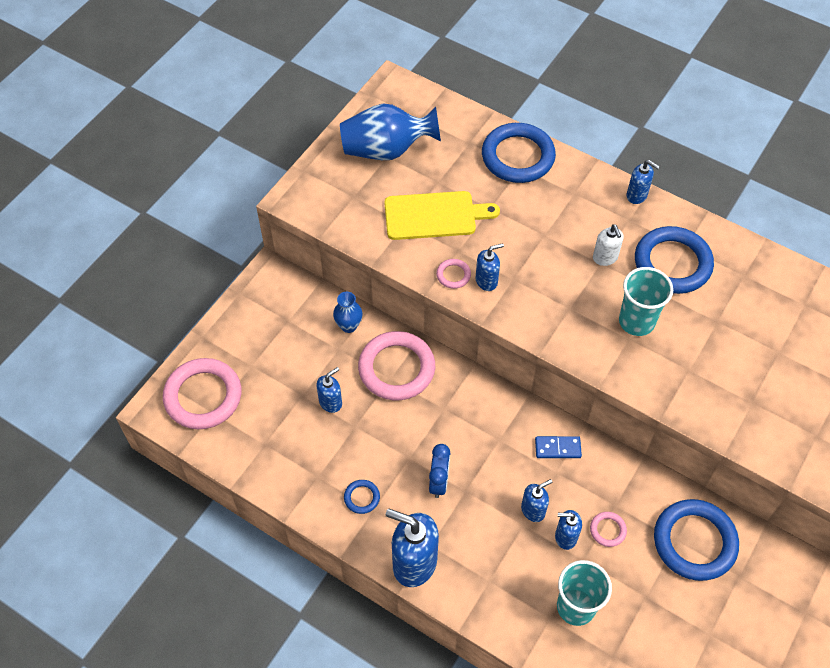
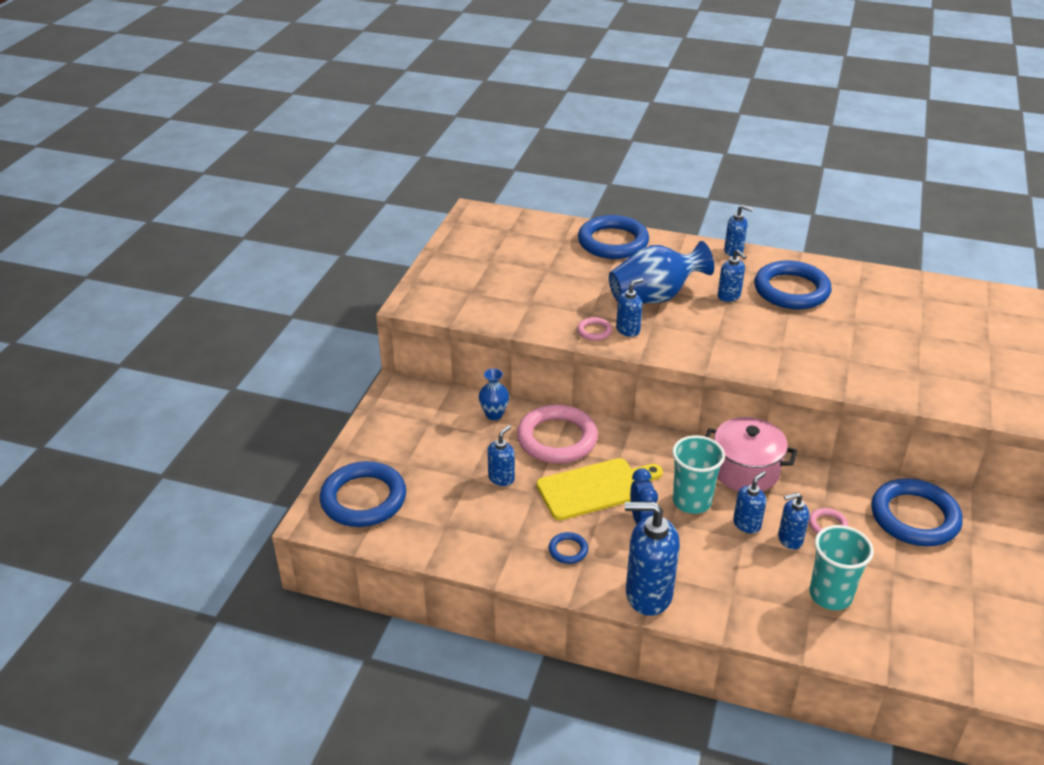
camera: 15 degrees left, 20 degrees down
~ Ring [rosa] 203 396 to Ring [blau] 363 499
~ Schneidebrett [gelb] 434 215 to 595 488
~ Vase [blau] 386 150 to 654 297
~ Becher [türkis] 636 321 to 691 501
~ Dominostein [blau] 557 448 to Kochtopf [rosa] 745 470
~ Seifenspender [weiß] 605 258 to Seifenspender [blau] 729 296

# # #

Your assignment:
Copy all the material exactly; omit images.

Answer to this problem:
camera: 15 degrees left, 20 degrees down
~ Ring [rosa] 203 396 to Ring [blau] 363 499
~ Schneidebrett [gelb] 434 215 to 595 488
~ Vase [blau] 386 150 to 654 297
~ Becher [türkis] 636 321 to 691 501
~ Dominostein [blau] 557 448 to Kochtopf [rosa] 745 470
~ Seifenspender [weiß] 605 258 to Seifenspender [blau] 729 296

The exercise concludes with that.